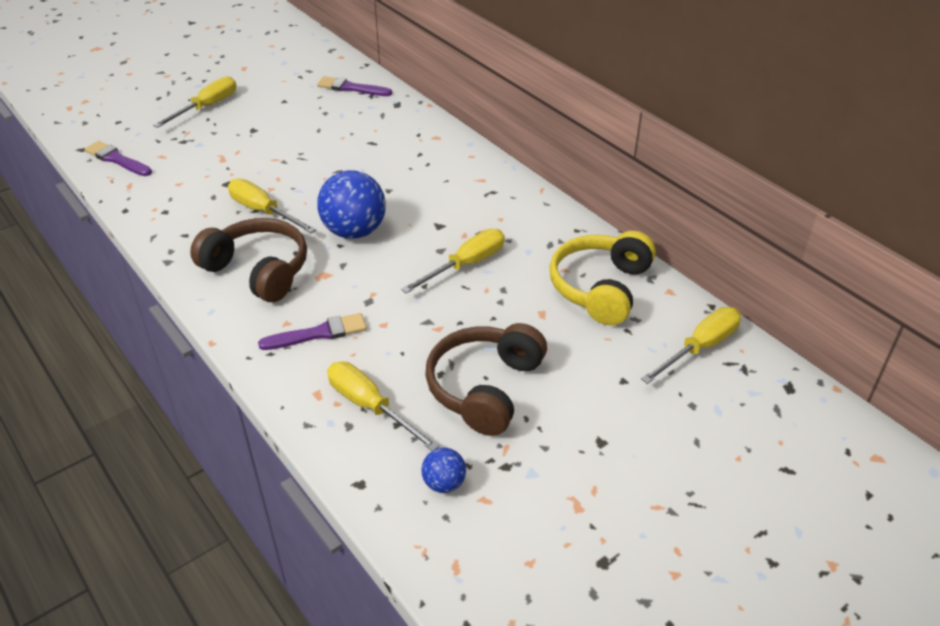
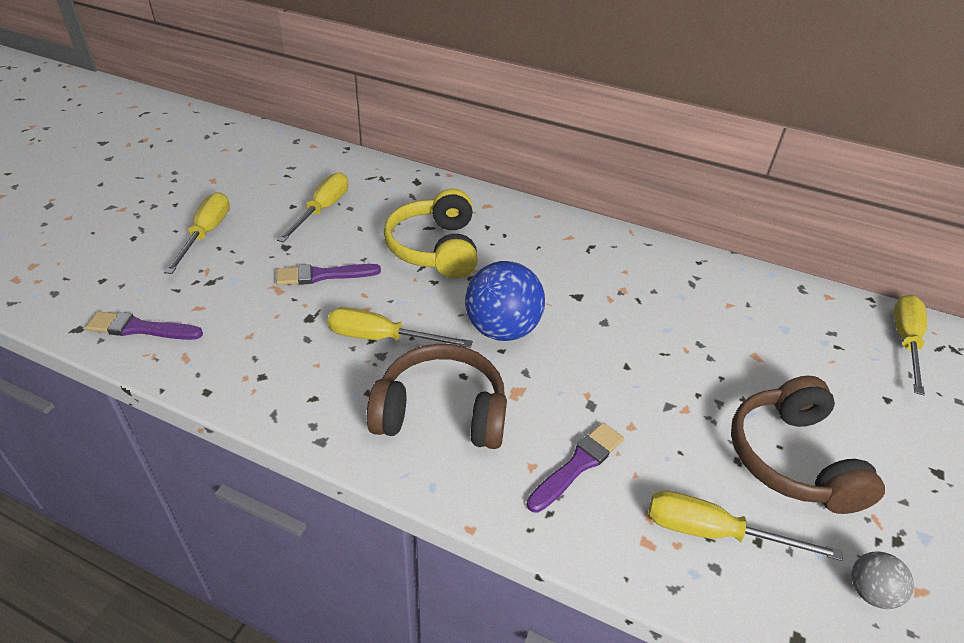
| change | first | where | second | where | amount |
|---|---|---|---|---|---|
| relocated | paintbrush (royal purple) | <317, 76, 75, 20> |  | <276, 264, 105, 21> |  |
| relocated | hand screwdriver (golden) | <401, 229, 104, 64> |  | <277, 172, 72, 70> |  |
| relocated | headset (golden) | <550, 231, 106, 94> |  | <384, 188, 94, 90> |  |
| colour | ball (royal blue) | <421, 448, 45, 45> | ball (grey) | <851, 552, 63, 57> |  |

--

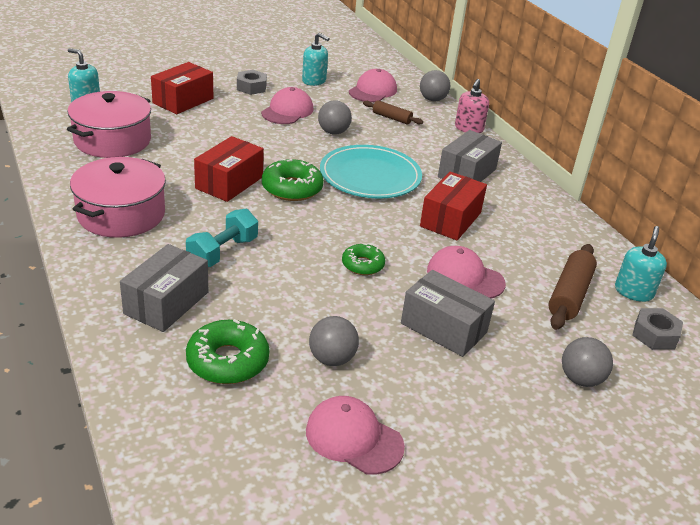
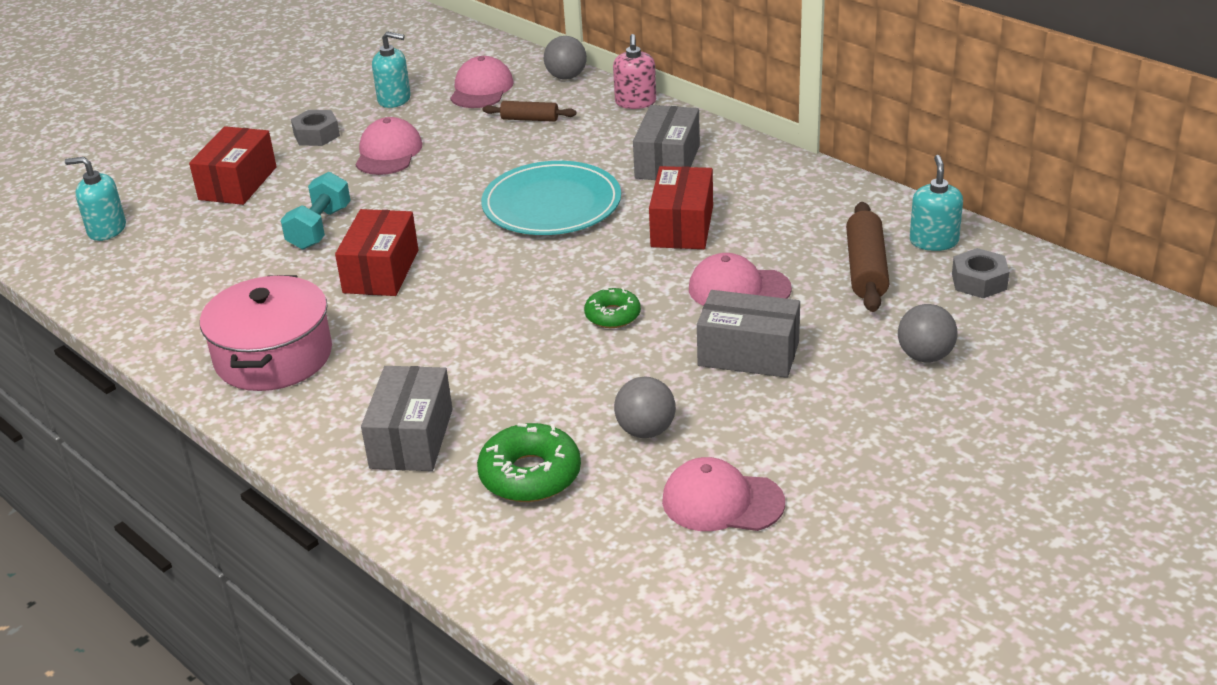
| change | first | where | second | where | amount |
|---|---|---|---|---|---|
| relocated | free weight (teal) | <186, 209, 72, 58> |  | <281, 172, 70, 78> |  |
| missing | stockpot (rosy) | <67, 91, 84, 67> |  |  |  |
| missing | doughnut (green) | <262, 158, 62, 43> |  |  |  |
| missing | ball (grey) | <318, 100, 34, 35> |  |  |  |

## TASK TO CARRY OUT:
Using the entries shown above, reproduce verbatim the lines from the line bearing "relocated | free" to the line bearing "missing | ball", inclusive.

## RESPONSE TO THE TASK:
| relocated | free weight (teal) | <186, 209, 72, 58> |  | <281, 172, 70, 78> |  |
| missing | stockpot (rosy) | <67, 91, 84, 67> |  |  |  |
| missing | doughnut (green) | <262, 158, 62, 43> |  |  |  |
| missing | ball (grey) | <318, 100, 34, 35> |  |  |  |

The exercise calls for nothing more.